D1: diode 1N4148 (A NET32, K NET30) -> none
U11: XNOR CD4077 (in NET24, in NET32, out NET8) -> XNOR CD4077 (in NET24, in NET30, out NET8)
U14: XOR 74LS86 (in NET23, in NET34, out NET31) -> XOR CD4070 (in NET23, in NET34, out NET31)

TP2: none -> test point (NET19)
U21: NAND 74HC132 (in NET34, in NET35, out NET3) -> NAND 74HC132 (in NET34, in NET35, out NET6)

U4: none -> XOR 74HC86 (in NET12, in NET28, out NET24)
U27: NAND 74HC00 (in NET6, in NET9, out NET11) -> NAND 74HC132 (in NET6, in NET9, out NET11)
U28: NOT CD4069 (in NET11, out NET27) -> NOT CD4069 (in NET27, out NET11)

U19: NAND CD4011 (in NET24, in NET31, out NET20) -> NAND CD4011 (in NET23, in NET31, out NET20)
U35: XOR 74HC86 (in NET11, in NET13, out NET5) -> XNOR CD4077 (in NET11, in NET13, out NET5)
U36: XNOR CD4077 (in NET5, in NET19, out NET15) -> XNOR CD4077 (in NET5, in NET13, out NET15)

------------------------------------------------

From the records above, pull every line that carries the word "NAND".

▶ [Result]
U21: NAND 74HC132 (in NET34, in NET35, out NET3) -> NAND 74HC132 (in NET34, in NET35, out NET6)
U27: NAND 74HC00 (in NET6, in NET9, out NET11) -> NAND 74HC132 (in NET6, in NET9, out NET11)
U19: NAND CD4011 (in NET24, in NET31, out NET20) -> NAND CD4011 (in NET23, in NET31, out NET20)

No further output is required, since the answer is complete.